Entries supplied:

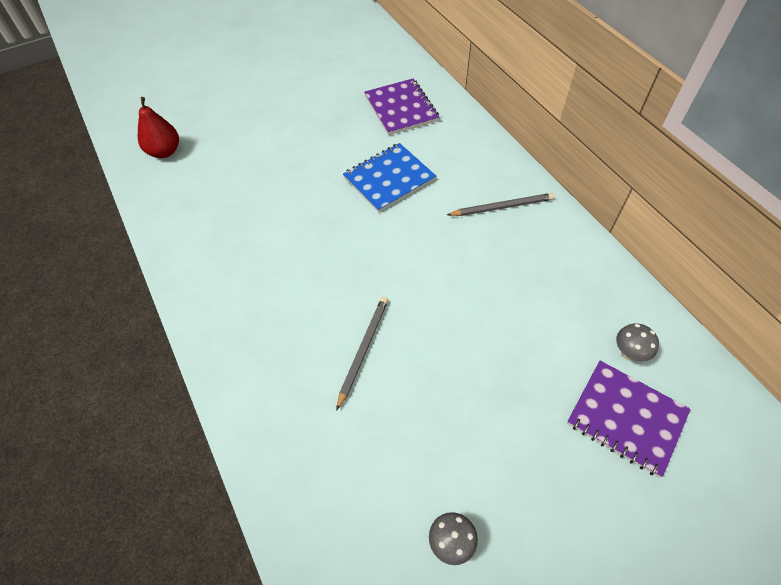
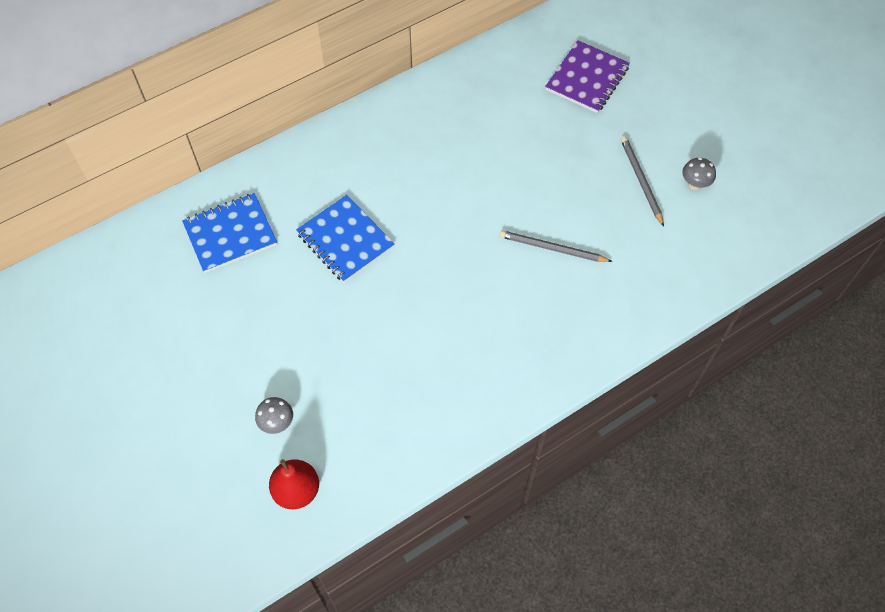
camera: 95 degrees left, 5 degrees up
(401, 108) = (230, 234): purple notebook -> blue notebook
(502, 207) = (383, 144): grey pencil -> grey pencil (641, 181)
(628, 353) = (533, 70): grey mushroom -> grey mushroom (277, 423)

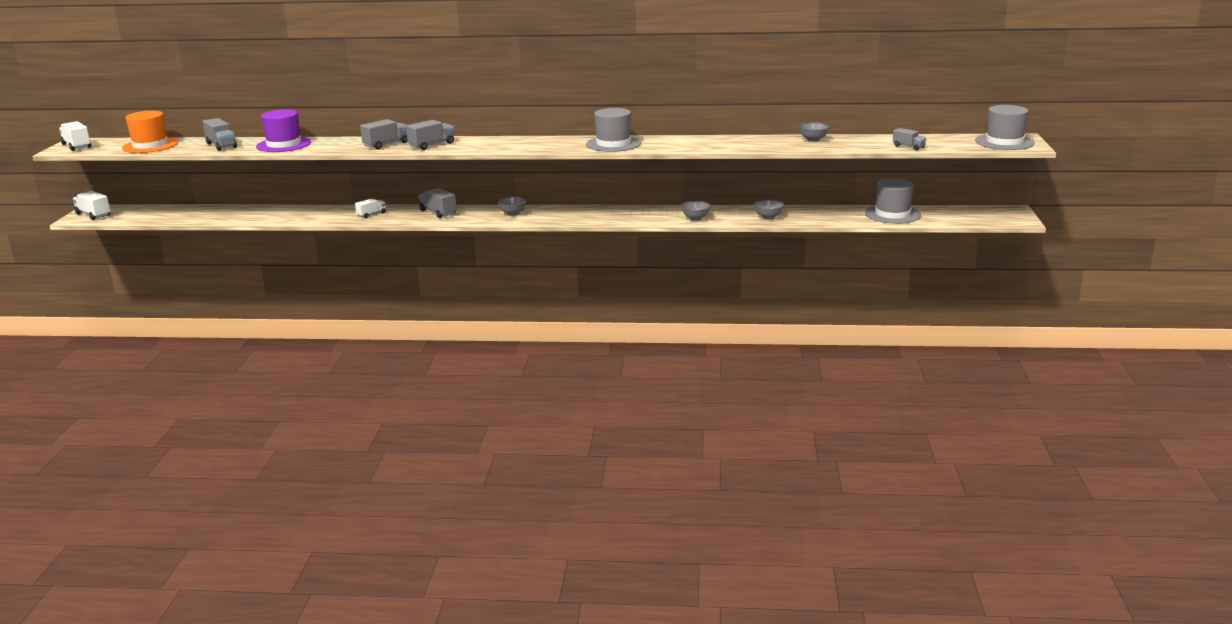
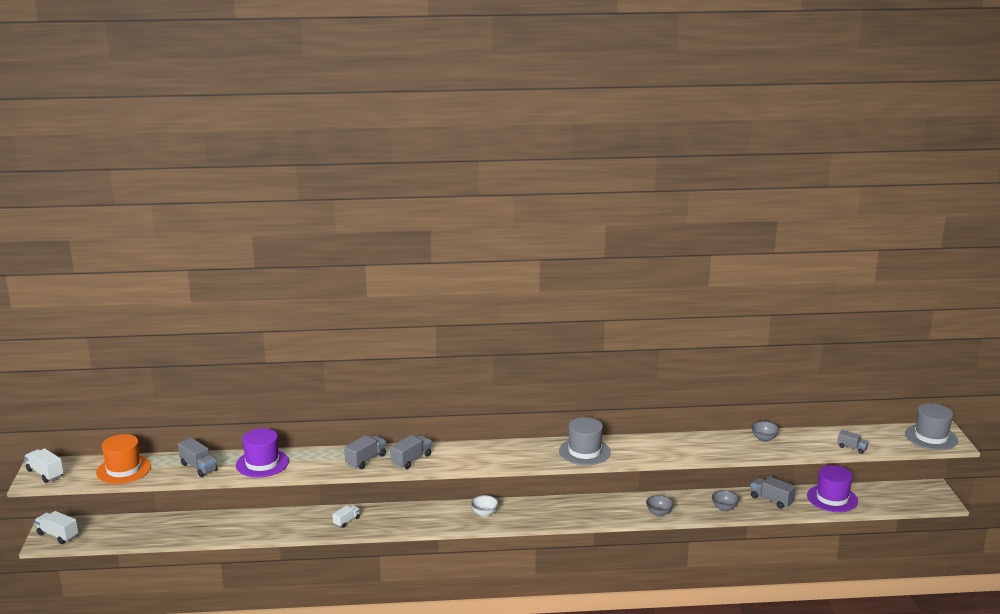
camera: 10 degrees left, 0 degrees up
(438, 212) = (411, 515): grey truck -> grey truck (771, 500)
(513, 214) = (484, 513): grey bowl -> white bowl
(892, 214) = (832, 498): grey hat -> purple hat

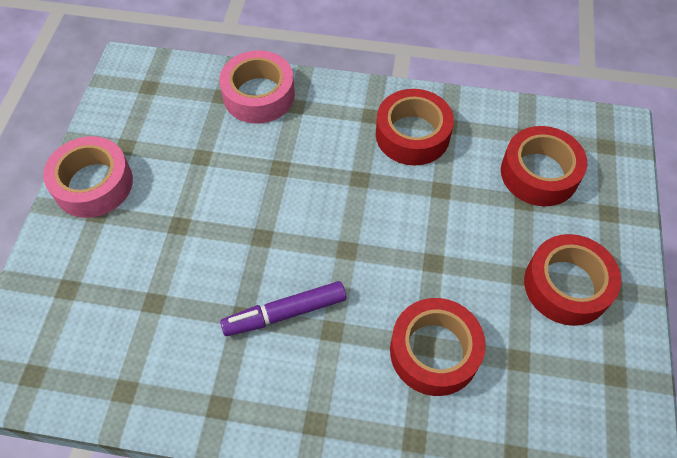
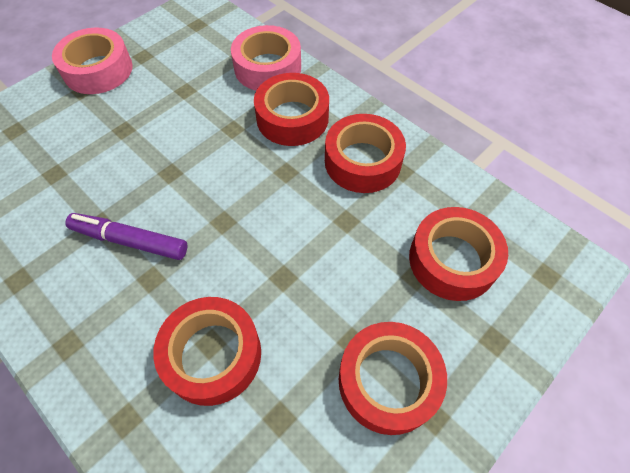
camera: 35 degrees right, 0 degrees up
(323, 129) = (292, 118): none -> red tape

Your task:
Would you give again exactly the lines from the line containing "(401, 108) = (230, 234): purple" through the end of the listing, both ends included, without any pictures?

Solution for this problem:
(401, 108) = (230, 234): purple notebook -> blue notebook
(502, 207) = (383, 144): grey pencil -> grey pencil (641, 181)
(628, 353) = (533, 70): grey mushroom -> grey mushroom (277, 423)

camera: 10 degrees left, 0 degrees up
(438, 212) = (411, 515): grey truck -> grey truck (771, 500)
(513, 214) = (484, 513): grey bowl -> white bowl
(892, 214) = (832, 498): grey hat -> purple hat

camera: 35 degrees right, 0 degrees up
(323, 129) = (292, 118): none -> red tape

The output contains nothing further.